:: EXERCISE DIRECTIONS ::
When you copy from the entries that follow, take only the lines from the one with "blue screwdriver: 0 -> 3" down to the one with "turquoise house: 0 -> 2", keeping both ends and dropping every picture.

:: Records excerpted from a collection ::
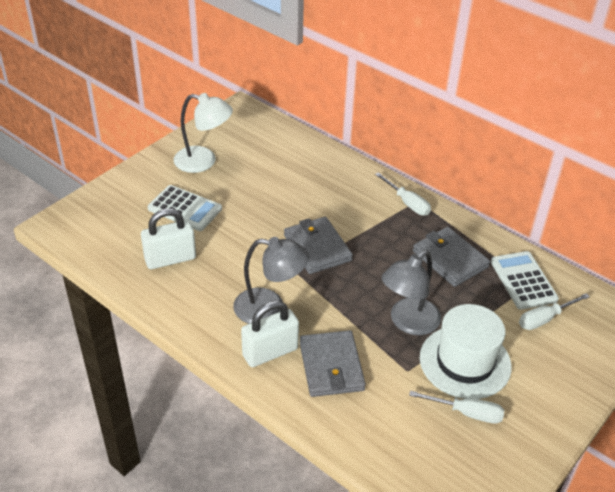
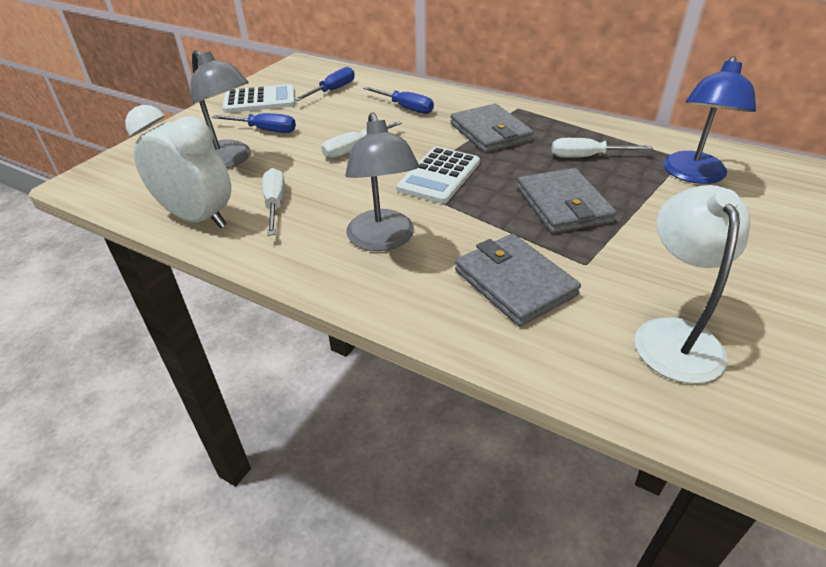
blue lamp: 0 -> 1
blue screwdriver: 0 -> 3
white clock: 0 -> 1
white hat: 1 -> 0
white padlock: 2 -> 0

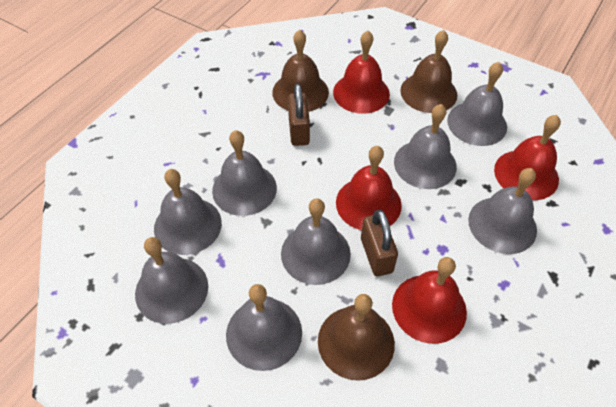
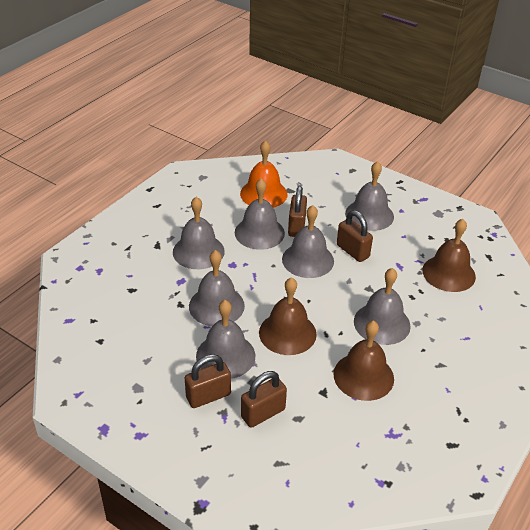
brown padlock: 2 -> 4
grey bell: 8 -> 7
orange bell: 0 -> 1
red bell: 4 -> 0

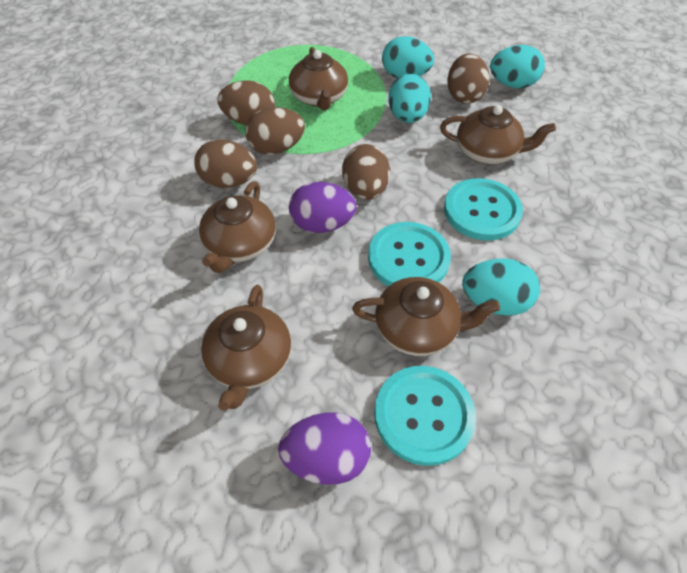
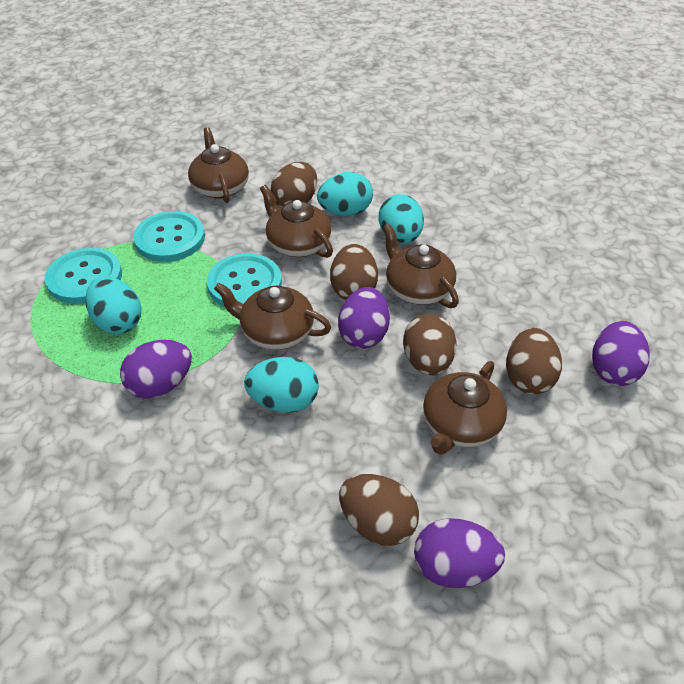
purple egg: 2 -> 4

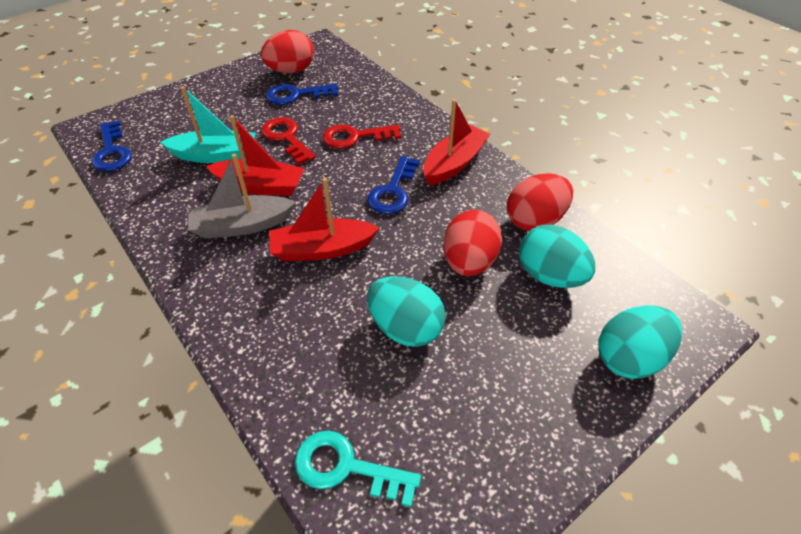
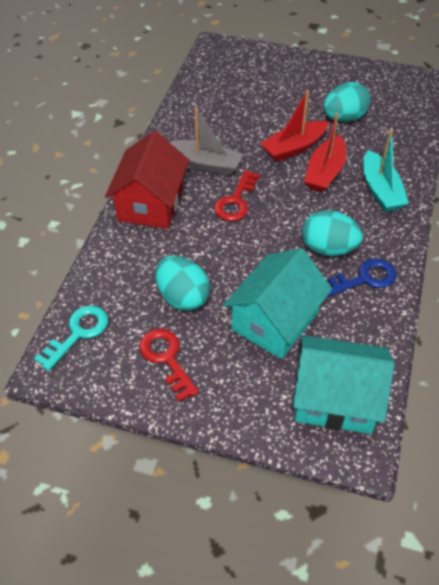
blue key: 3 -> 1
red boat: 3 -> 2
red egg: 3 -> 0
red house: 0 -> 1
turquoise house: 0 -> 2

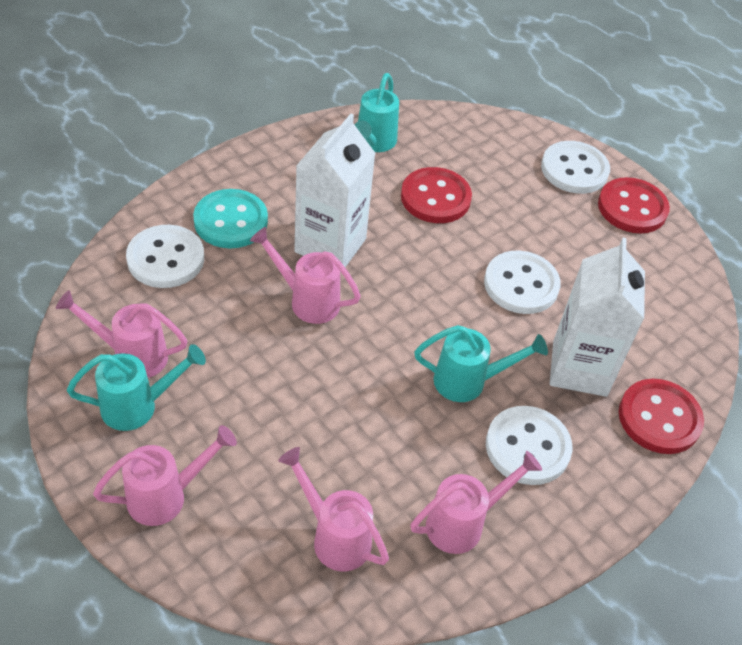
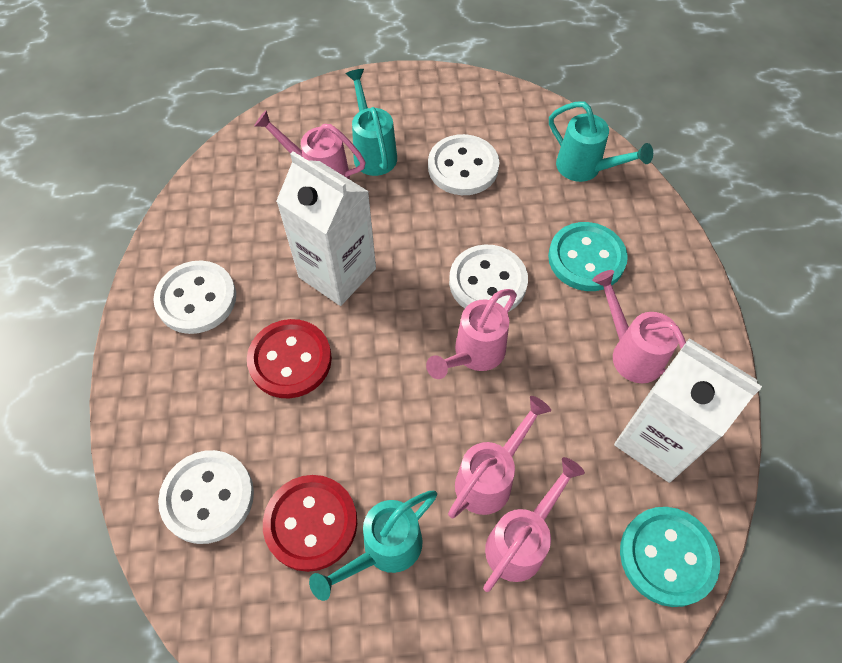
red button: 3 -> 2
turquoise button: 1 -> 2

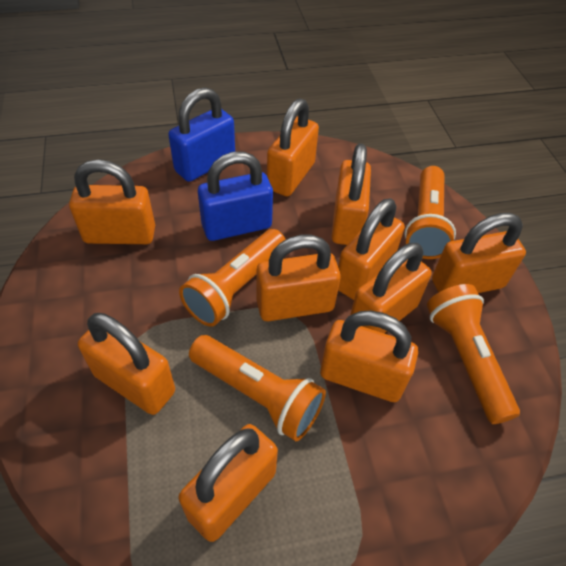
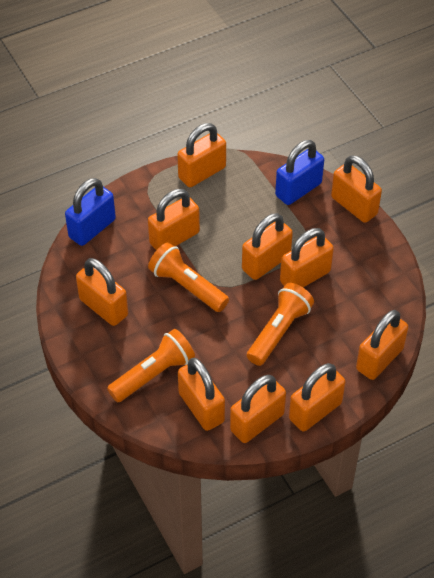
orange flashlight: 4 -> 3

:: RESPONSE FOR THIS EXERCISE ::
blue screwdriver: 0 -> 3
white clock: 0 -> 1
white hat: 1 -> 0
white padlock: 2 -> 0

brown padlock: 2 -> 4
grey bell: 8 -> 7
orange bell: 0 -> 1
red bell: 4 -> 0

purple egg: 2 -> 4

blue key: 3 -> 1
red boat: 3 -> 2
red egg: 3 -> 0
red house: 0 -> 1
turquoise house: 0 -> 2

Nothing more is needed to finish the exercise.